_Exercise description:_ Rewrite the stretch of entries from the line containing "struggled (300, 443)" through the end, swapping "element" for "item" and changing nothing else. Leave the pictures out.
┌─ Data listing
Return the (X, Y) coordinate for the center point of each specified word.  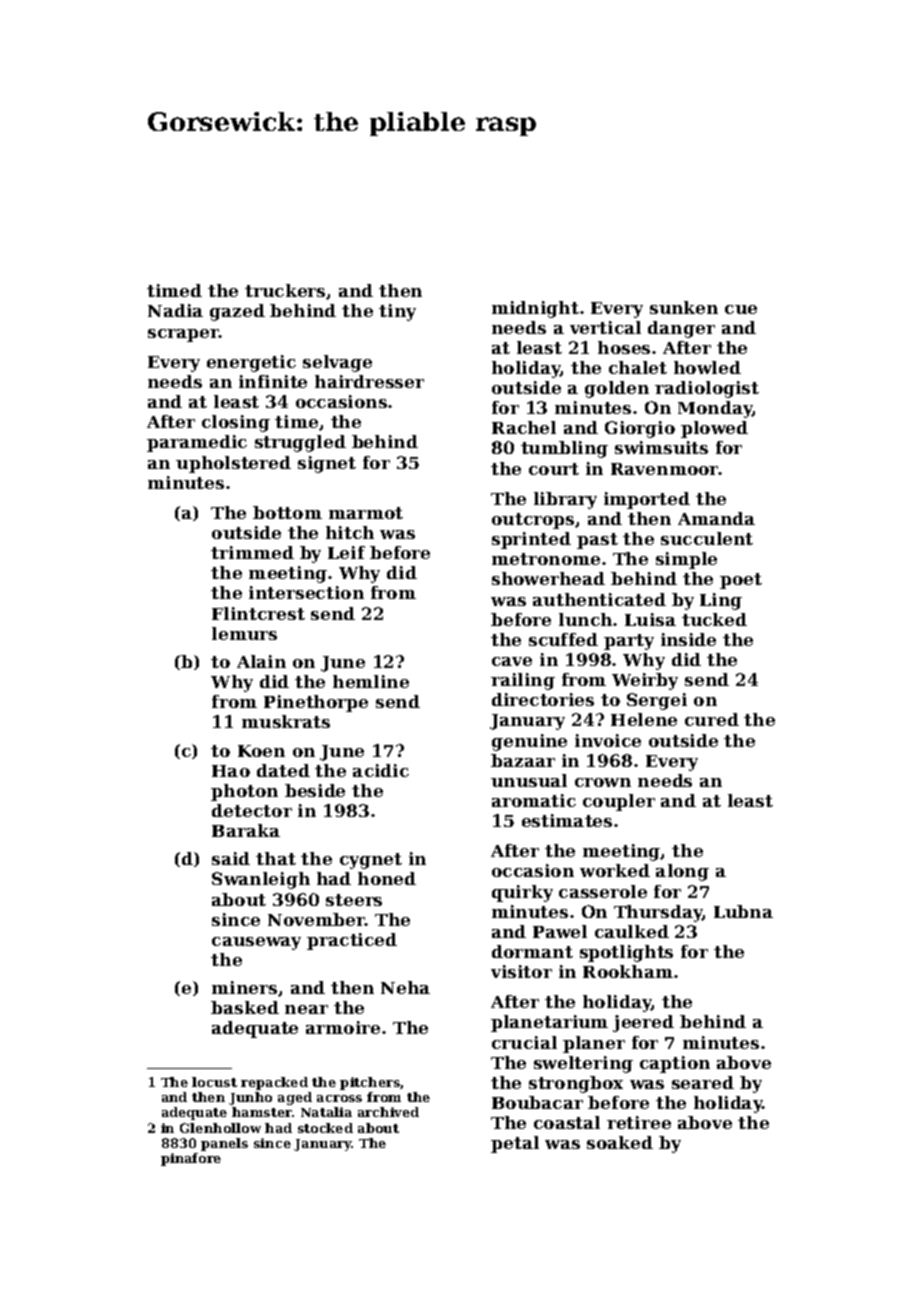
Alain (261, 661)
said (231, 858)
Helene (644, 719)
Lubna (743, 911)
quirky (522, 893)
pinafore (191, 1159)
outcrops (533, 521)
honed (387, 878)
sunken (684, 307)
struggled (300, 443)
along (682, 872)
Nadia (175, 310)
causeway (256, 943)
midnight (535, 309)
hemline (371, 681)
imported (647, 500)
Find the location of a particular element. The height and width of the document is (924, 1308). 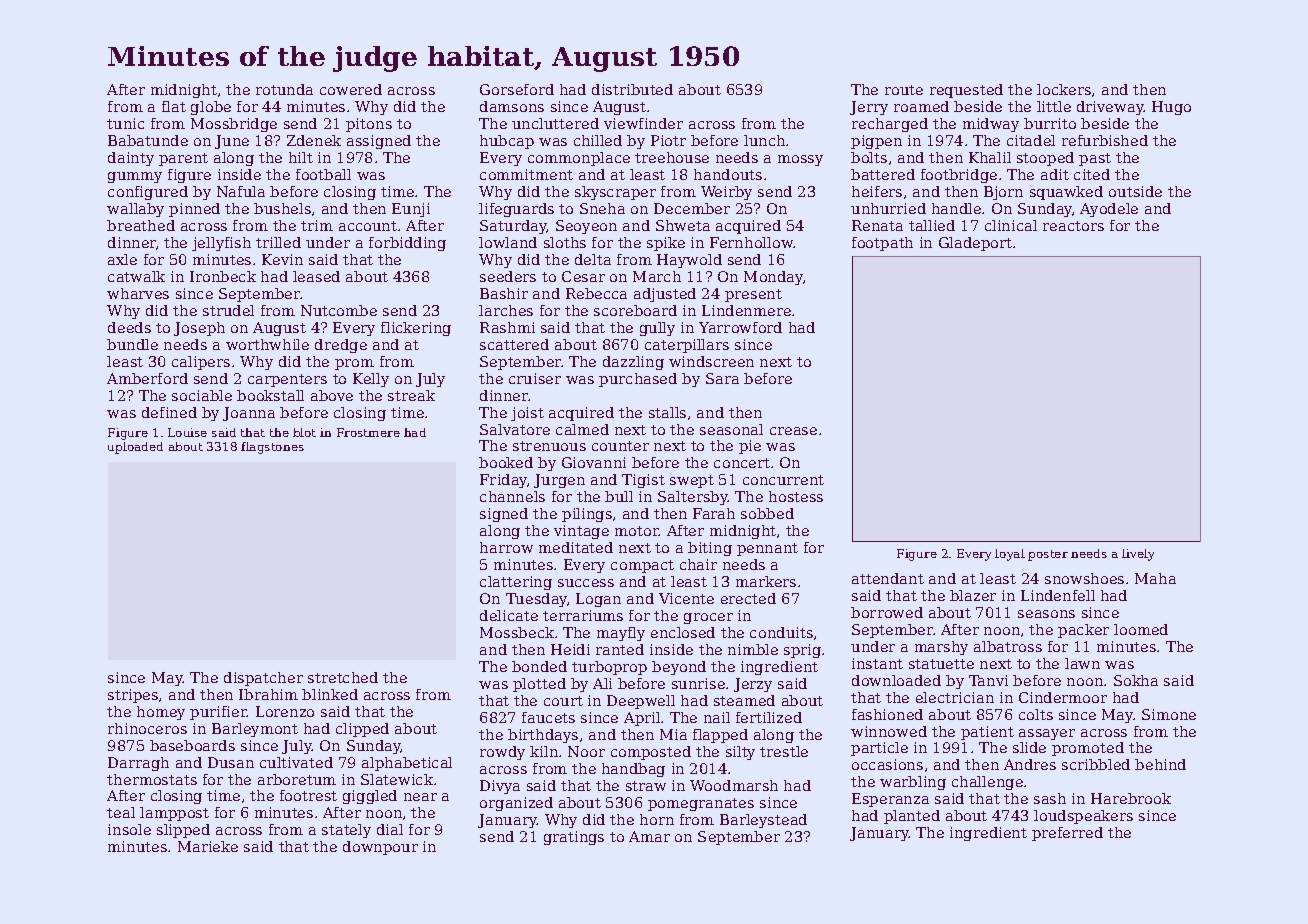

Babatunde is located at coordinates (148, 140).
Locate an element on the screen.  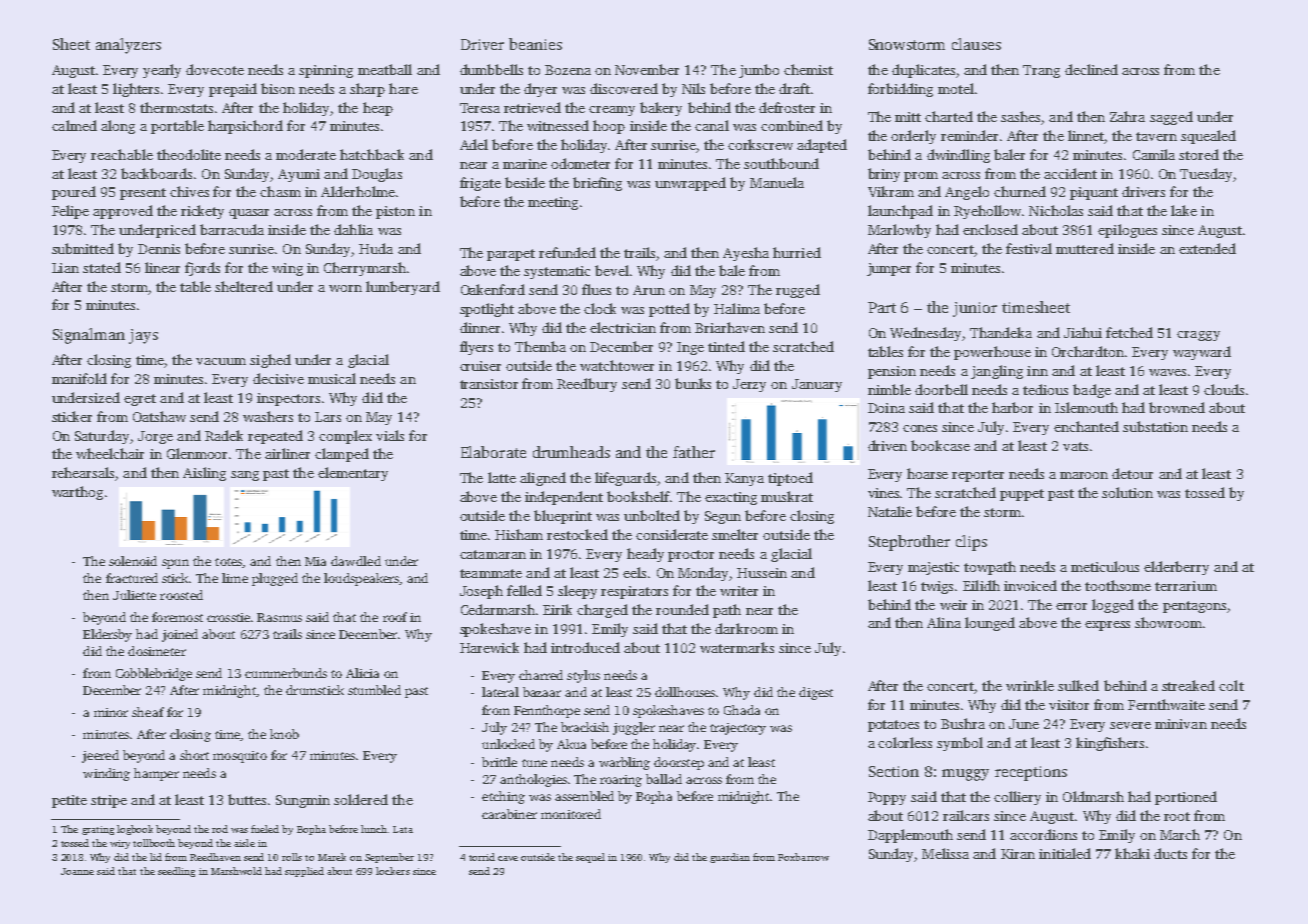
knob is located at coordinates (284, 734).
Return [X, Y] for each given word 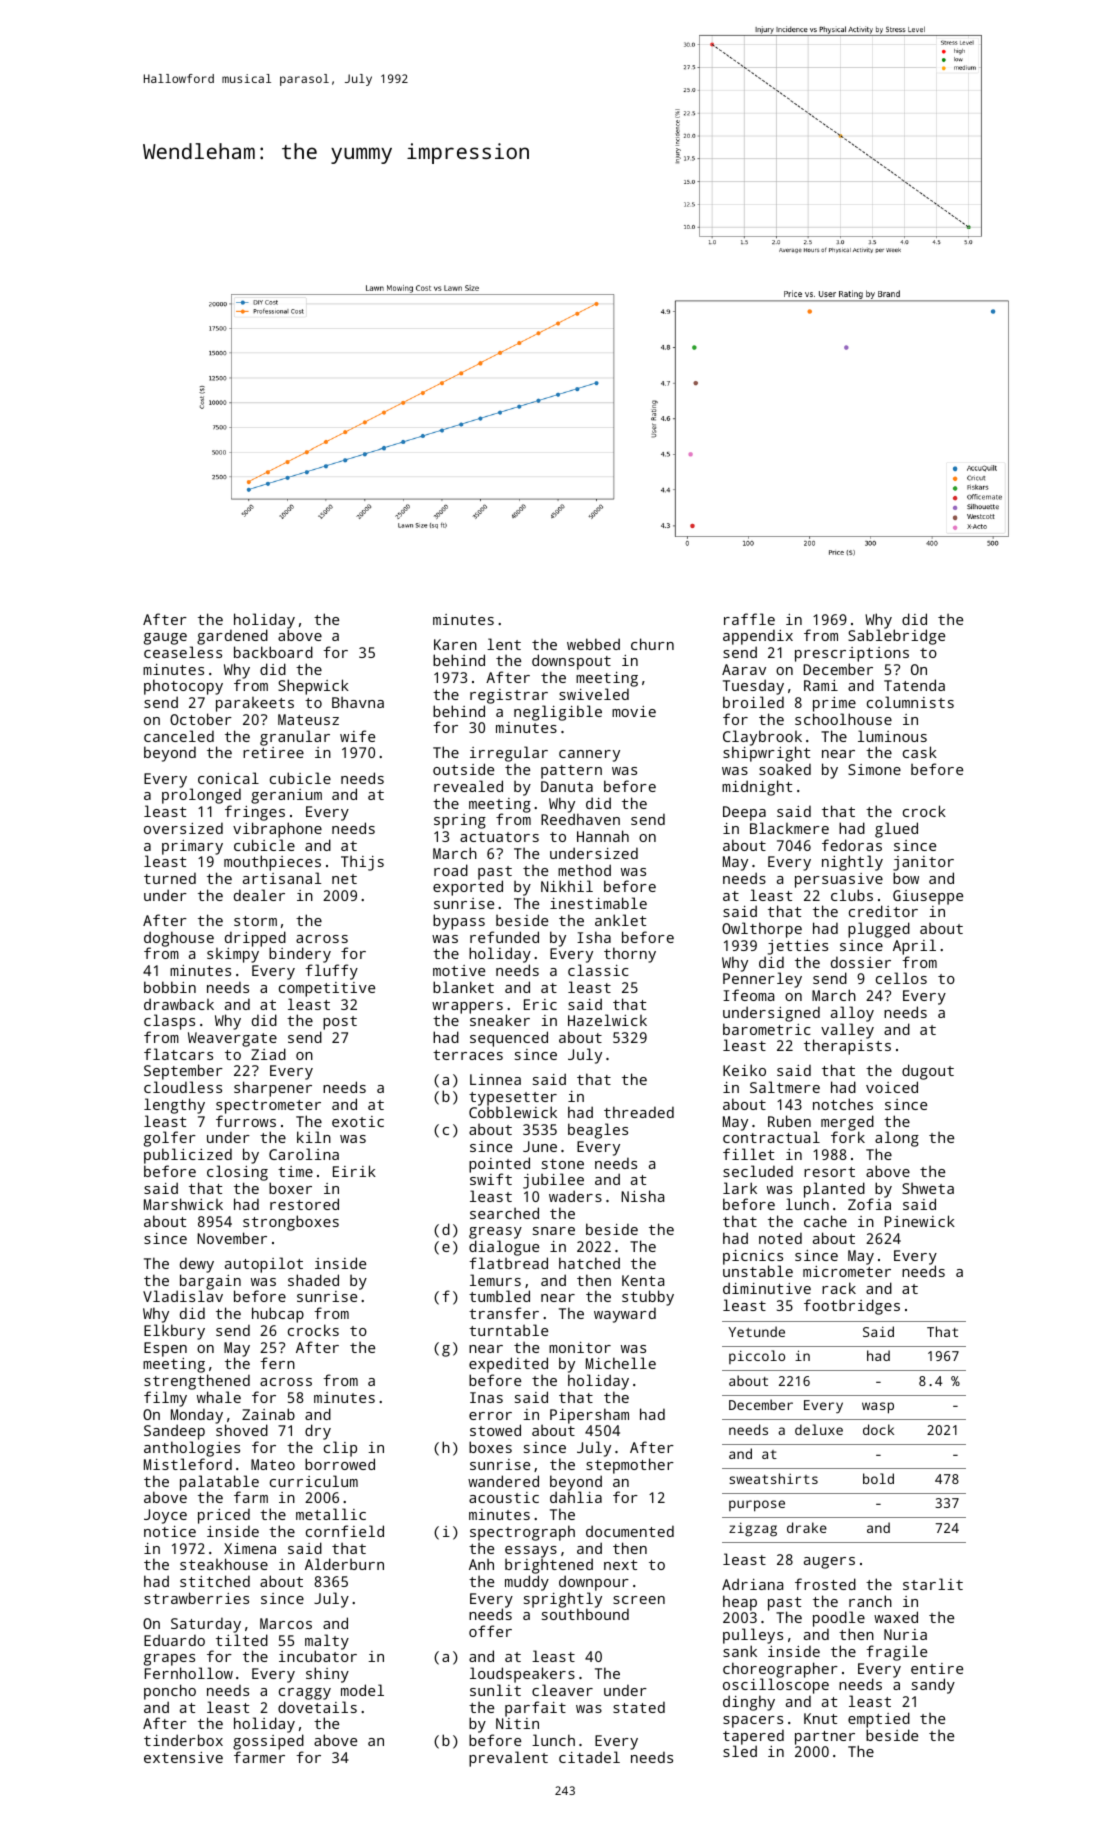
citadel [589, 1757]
└─
_Result of this task:_
struggled (300, 443)
along (682, 872)
Nadia (175, 310)
causeway (256, 943)
midnight (535, 309)
hemline (371, 681)
imported (647, 500)
Find the location of a particular item. The height and width of the document is (924, 1308). 

Babatunde is located at coordinates (148, 140).
Locate an item on the screen.  
knob is located at coordinates (284, 734).
Return [X, Y] for each given word 
citadel [589, 1757]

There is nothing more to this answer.